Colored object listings
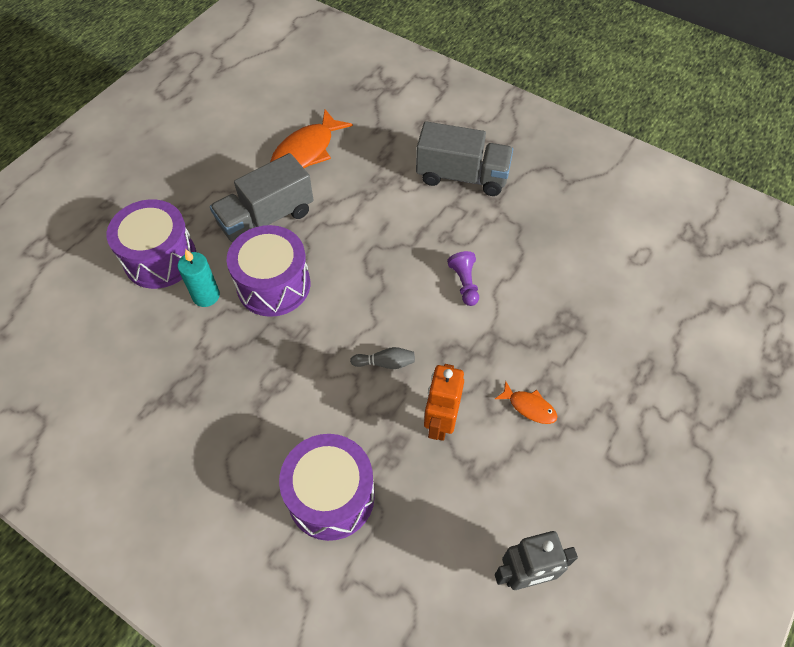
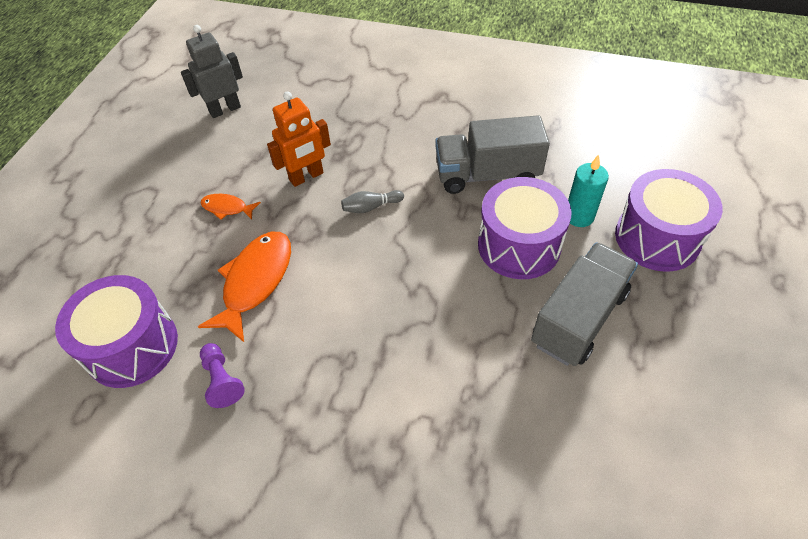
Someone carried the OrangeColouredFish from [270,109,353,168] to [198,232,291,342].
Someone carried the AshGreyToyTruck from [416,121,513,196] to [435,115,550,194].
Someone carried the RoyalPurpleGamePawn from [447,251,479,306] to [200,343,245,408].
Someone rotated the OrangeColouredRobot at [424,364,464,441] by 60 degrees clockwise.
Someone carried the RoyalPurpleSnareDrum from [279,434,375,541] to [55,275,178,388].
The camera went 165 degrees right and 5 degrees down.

▸ **TASK INSTRUCTIONS**
Write the entries out in full and exactly, omitting every picture.

▸ **FINISHED EXERCISE**
Someone carried the OrangeColouredFish from [270,109,353,168] to [198,232,291,342].
Someone carried the AshGreyToyTruck from [416,121,513,196] to [435,115,550,194].
Someone carried the RoyalPurpleGamePawn from [447,251,479,306] to [200,343,245,408].
Someone rotated the OrangeColouredRobot at [424,364,464,441] by 60 degrees clockwise.
Someone carried the RoyalPurpleSnareDrum from [279,434,375,541] to [55,275,178,388].
The camera went 165 degrees right and 5 degrees down.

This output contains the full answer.